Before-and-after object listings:
━━━━━━━━━━━━━━━━

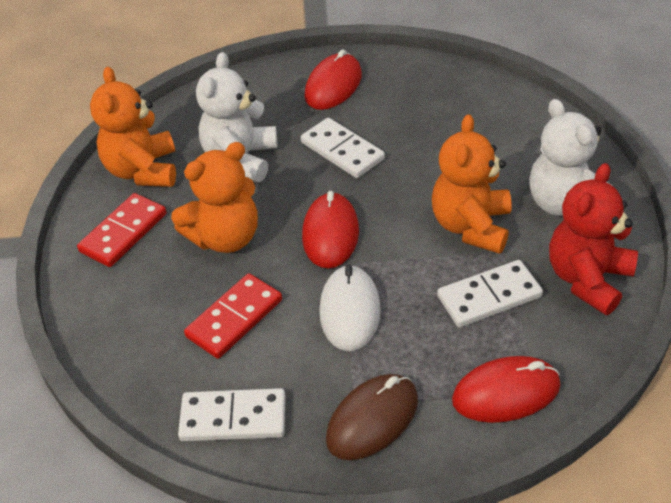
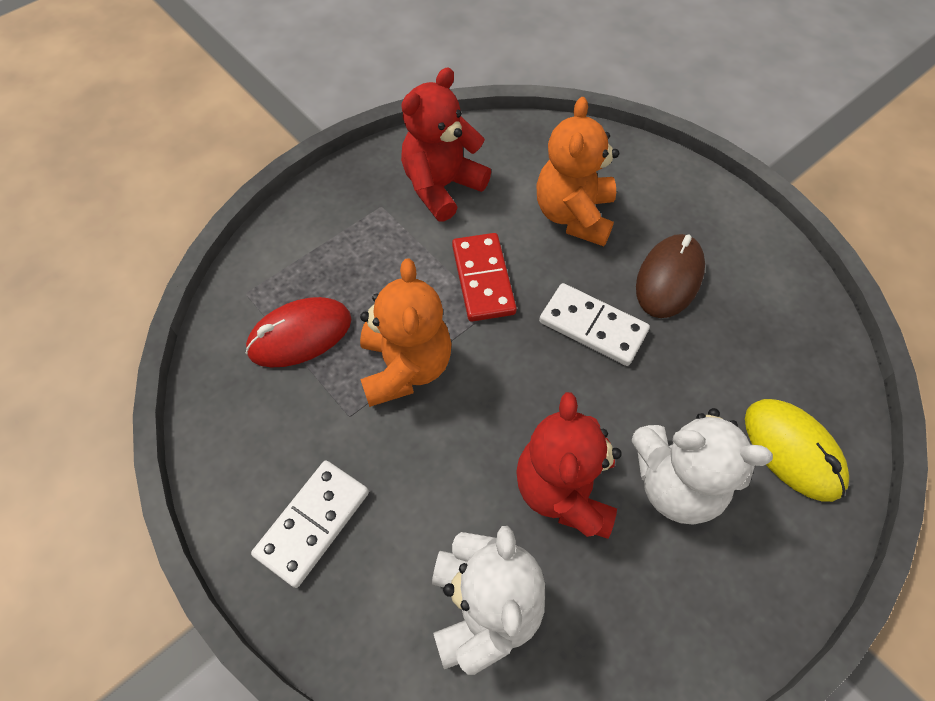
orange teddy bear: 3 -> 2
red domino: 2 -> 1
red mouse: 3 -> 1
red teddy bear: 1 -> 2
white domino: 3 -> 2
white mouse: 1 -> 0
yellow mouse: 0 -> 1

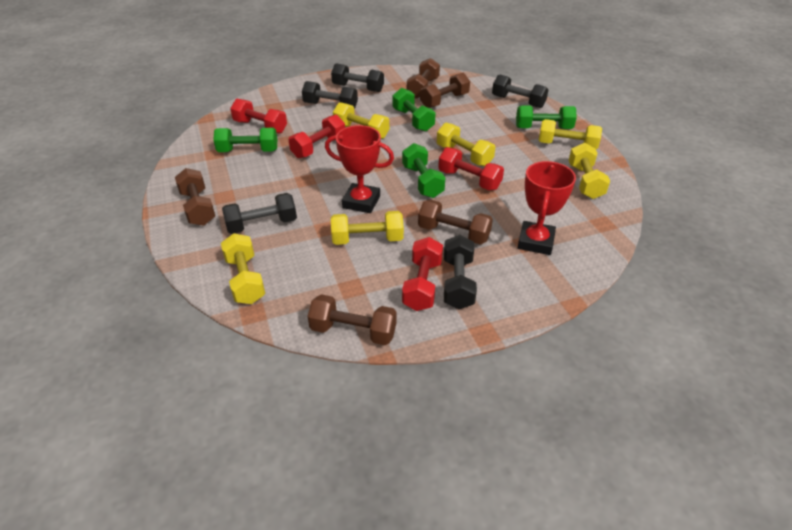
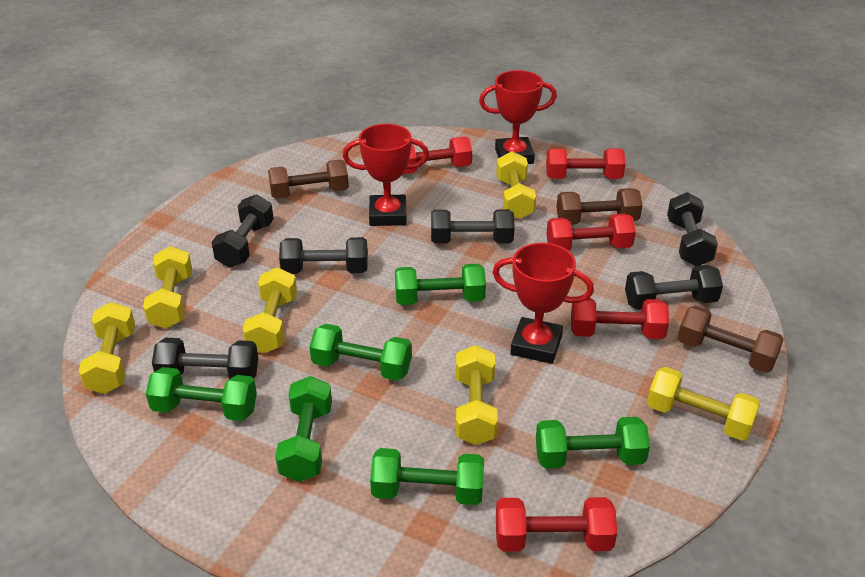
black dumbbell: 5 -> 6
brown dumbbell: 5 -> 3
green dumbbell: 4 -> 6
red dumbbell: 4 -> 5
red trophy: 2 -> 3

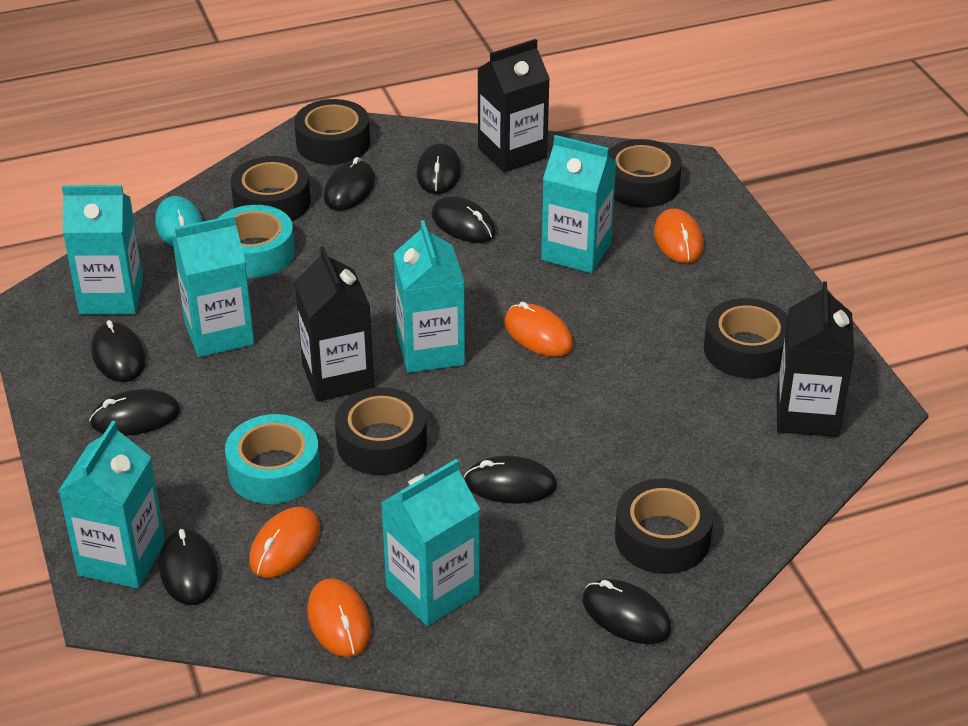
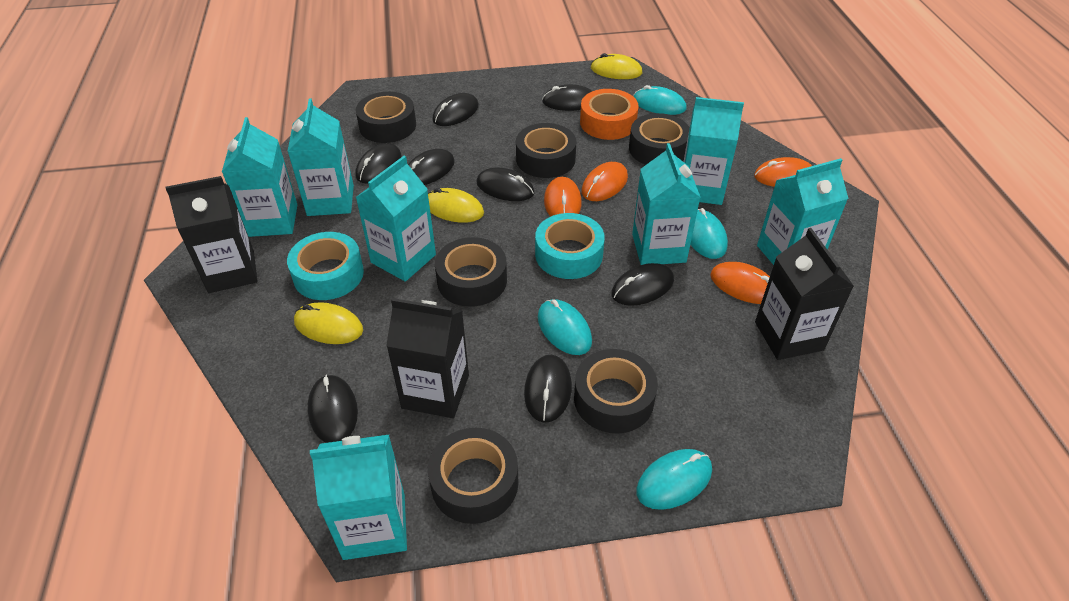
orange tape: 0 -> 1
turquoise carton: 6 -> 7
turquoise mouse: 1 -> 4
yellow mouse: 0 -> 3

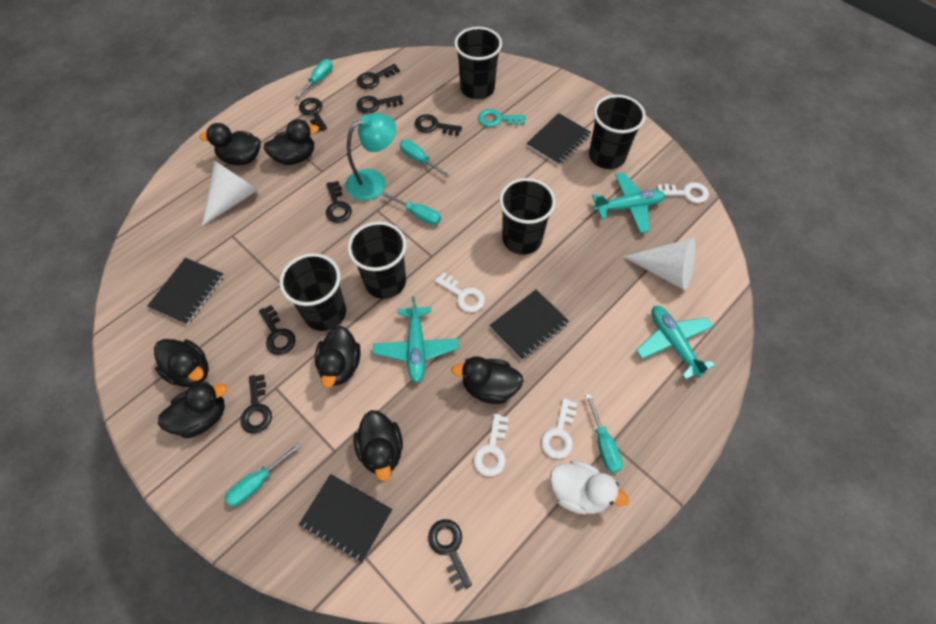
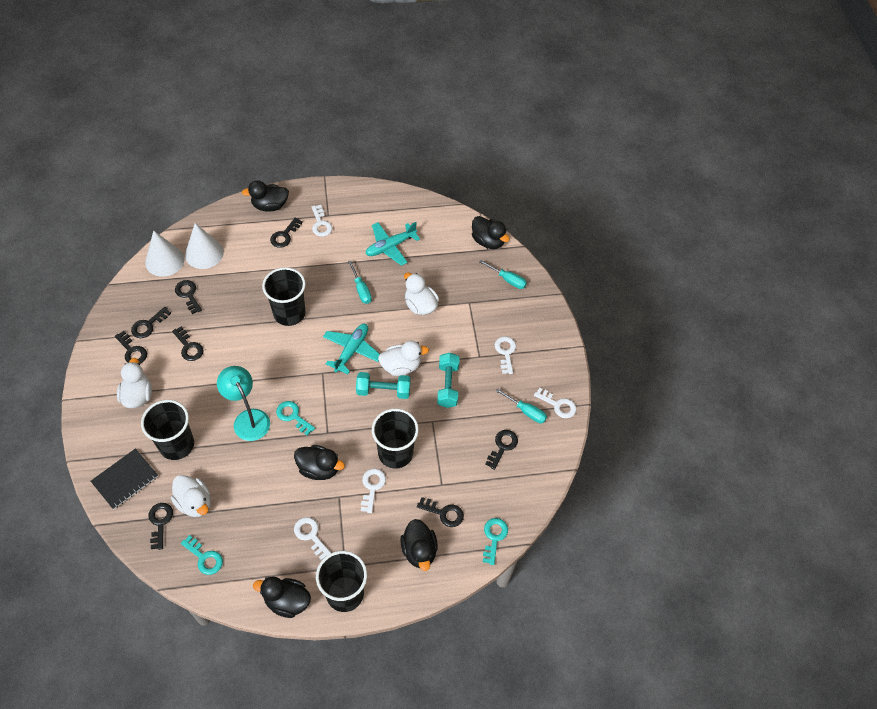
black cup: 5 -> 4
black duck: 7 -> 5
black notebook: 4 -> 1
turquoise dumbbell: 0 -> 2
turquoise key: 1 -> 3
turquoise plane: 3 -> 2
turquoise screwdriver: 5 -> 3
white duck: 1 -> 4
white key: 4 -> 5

━━━━━━━━━━━━━━━━

WHAT THE TASK REQUIRES => Which lines run from the one holding "red dumbbell: 4 -> 5" through the end of the records? Reproduce them word for word, both ends included, with no pictures.

FINAL ANSWER =>
red dumbbell: 4 -> 5
red trophy: 2 -> 3

orange tape: 0 -> 1
turquoise carton: 6 -> 7
turquoise mouse: 1 -> 4
yellow mouse: 0 -> 3

black cup: 5 -> 4
black duck: 7 -> 5
black notebook: 4 -> 1
turquoise dumbbell: 0 -> 2
turquoise key: 1 -> 3
turquoise plane: 3 -> 2
turquoise screwdriver: 5 -> 3
white duck: 1 -> 4
white key: 4 -> 5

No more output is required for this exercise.